- _YOUR INSTRUCTIONS_
Copy every line of the material below word for word, leaving out the pictures.

- _DATASET CONTENT_
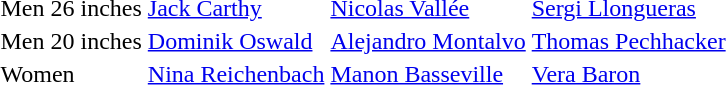
Dominik Oswald [236, 41]
Alejandro Montalvo [428, 41]
Search for the cell housing the specified text and yield its (X, Y) center coordinate. 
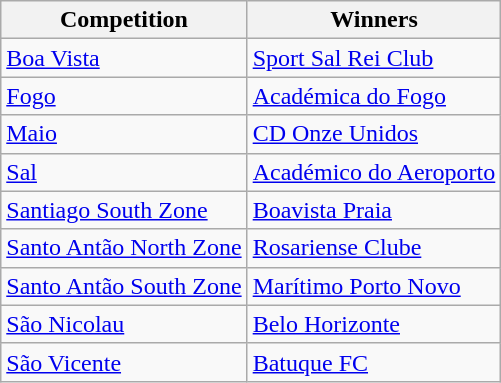
Boavista Praia (374, 210)
CD Onze Unidos (374, 134)
Sport Sal Rei Club (374, 58)
Competition (124, 20)
Académico do Aeroporto (374, 172)
Santo Antão North Zone (124, 248)
Winners (374, 20)
Belo Horizonte (374, 324)
Sal (124, 172)
Batuque FC (374, 362)
Santiago South Zone (124, 210)
Boa Vista (124, 58)
Académica do Fogo (374, 96)
São Vicente (124, 362)
Fogo (124, 96)
Marítimo Porto Novo (374, 286)
Rosariense Clube (374, 248)
Maio (124, 134)
São Nicolau (124, 324)
Santo Antão South Zone (124, 286)
Determine the (X, Y) coordinate at the center of the cell enclosing the given text.  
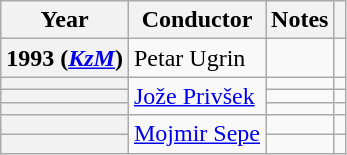
Conductor (196, 20)
1993 (KzM) (65, 58)
Year (65, 20)
Petar Ugrin (196, 58)
Mojmir Sepe (196, 134)
Notes (300, 20)
Jože Privšek (196, 96)
Locate the cell with the specified text and output its (X, Y) center coordinate. 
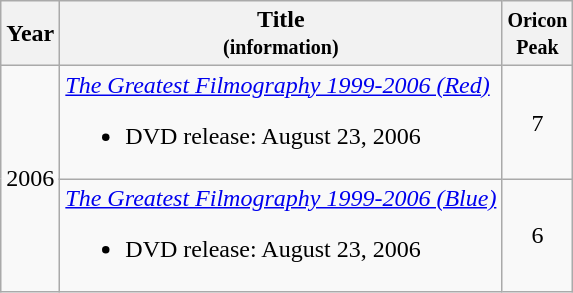
Title(information) (281, 34)
7 (538, 122)
The Greatest Filmography 1999-2006 (Blue)DVD release: August 23, 2006 (281, 236)
OriconPeak (538, 34)
2006 (30, 179)
Year (30, 34)
The Greatest Filmography 1999-2006 (Red)DVD release: August 23, 2006 (281, 122)
6 (538, 236)
Search for the cell housing the specified text and yield its (x, y) center coordinate. 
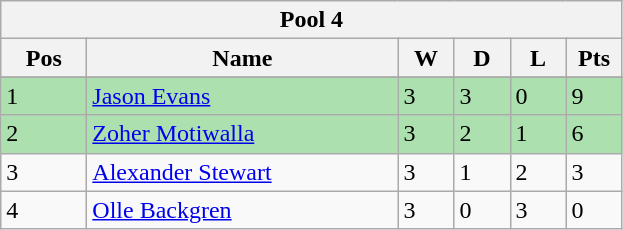
9 (594, 96)
Olle Backgren (242, 210)
4 (44, 210)
6 (594, 134)
Pool 4 (312, 20)
L (538, 58)
Pts (594, 58)
Alexander Stewart (242, 172)
Name (242, 58)
Pos (44, 58)
D (482, 58)
W (426, 58)
Jason Evans (242, 96)
Zoher Motiwalla (242, 134)
Identify which cell holds the provided text, then report its (x, y) central coordinate. 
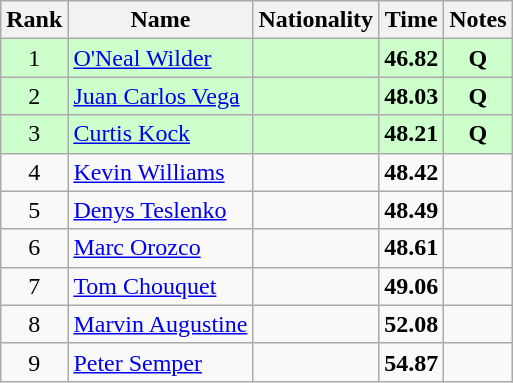
Notes (478, 20)
Tom Chouquet (160, 286)
48.21 (412, 134)
6 (34, 248)
46.82 (412, 58)
Marvin Augustine (160, 324)
52.08 (412, 324)
Name (160, 20)
Kevin Williams (160, 172)
Peter Semper (160, 362)
Denys Teslenko (160, 210)
Rank (34, 20)
8 (34, 324)
Time (412, 20)
3 (34, 134)
7 (34, 286)
9 (34, 362)
49.06 (412, 286)
4 (34, 172)
Juan Carlos Vega (160, 96)
Curtis Kock (160, 134)
48.03 (412, 96)
54.87 (412, 362)
O'Neal Wilder (160, 58)
5 (34, 210)
48.61 (412, 248)
Marc Orozco (160, 248)
2 (34, 96)
48.49 (412, 210)
48.42 (412, 172)
1 (34, 58)
Nationality (316, 20)
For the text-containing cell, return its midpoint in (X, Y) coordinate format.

- _SOLUTION FOR THIS EXERCISE_
Dominik Oswald [236, 41]
Alejandro Montalvo [428, 41]
Search for the cell housing the specified text and yield its (X, Y) center coordinate. 
Boavista Praia (374, 210)
CD Onze Unidos (374, 134)
Sport Sal Rei Club (374, 58)
Competition (124, 20)
Académico do Aeroporto (374, 172)
Santo Antão North Zone (124, 248)
Winners (374, 20)
Belo Horizonte (374, 324)
Sal (124, 172)
Batuque FC (374, 362)
Santiago South Zone (124, 210)
Boa Vista (124, 58)
Académica do Fogo (374, 96)
São Vicente (124, 362)
Fogo (124, 96)
Marítimo Porto Novo (374, 286)
Rosariense Clube (374, 248)
Maio (124, 134)
São Nicolau (124, 324)
Santo Antão South Zone (124, 286)
Determine the (X, Y) coordinate at the center of the cell enclosing the given text.  
Conductor (196, 20)
1993 (KzM) (65, 58)
Year (65, 20)
Petar Ugrin (196, 58)
Mojmir Sepe (196, 134)
Notes (300, 20)
Jože Privšek (196, 96)
Locate the cell with the specified text and output its (X, Y) center coordinate. 
Title(information) (281, 34)
7 (538, 122)
The Greatest Filmography 1999-2006 (Blue)DVD release: August 23, 2006 (281, 236)
OriconPeak (538, 34)
2006 (30, 179)
Year (30, 34)
The Greatest Filmography 1999-2006 (Red)DVD release: August 23, 2006 (281, 122)
6 (538, 236)
Search for the cell housing the specified text and yield its (x, y) center coordinate. 
9 (594, 96)
Olle Backgren (242, 210)
4 (44, 210)
6 (594, 134)
Pool 4 (312, 20)
L (538, 58)
Pts (594, 58)
Alexander Stewart (242, 172)
Name (242, 58)
Pos (44, 58)
D (482, 58)
W (426, 58)
Jason Evans (242, 96)
Zoher Motiwalla (242, 134)
Identify which cell holds the provided text, then report its (x, y) central coordinate. 
Notes (478, 20)
Tom Chouquet (160, 286)
48.21 (412, 134)
6 (34, 248)
46.82 (412, 58)
Marvin Augustine (160, 324)
52.08 (412, 324)
Name (160, 20)
Kevin Williams (160, 172)
Peter Semper (160, 362)
Denys Teslenko (160, 210)
Rank (34, 20)
8 (34, 324)
Time (412, 20)
3 (34, 134)
7 (34, 286)
9 (34, 362)
49.06 (412, 286)
4 (34, 172)
Juan Carlos Vega (160, 96)
Curtis Kock (160, 134)
48.03 (412, 96)
54.87 (412, 362)
O'Neal Wilder (160, 58)
5 (34, 210)
48.61 (412, 248)
Marc Orozco (160, 248)
2 (34, 96)
48.49 (412, 210)
48.42 (412, 172)
1 (34, 58)
Nationality (316, 20)
For the text-containing cell, return its midpoint in (X, Y) coordinate format.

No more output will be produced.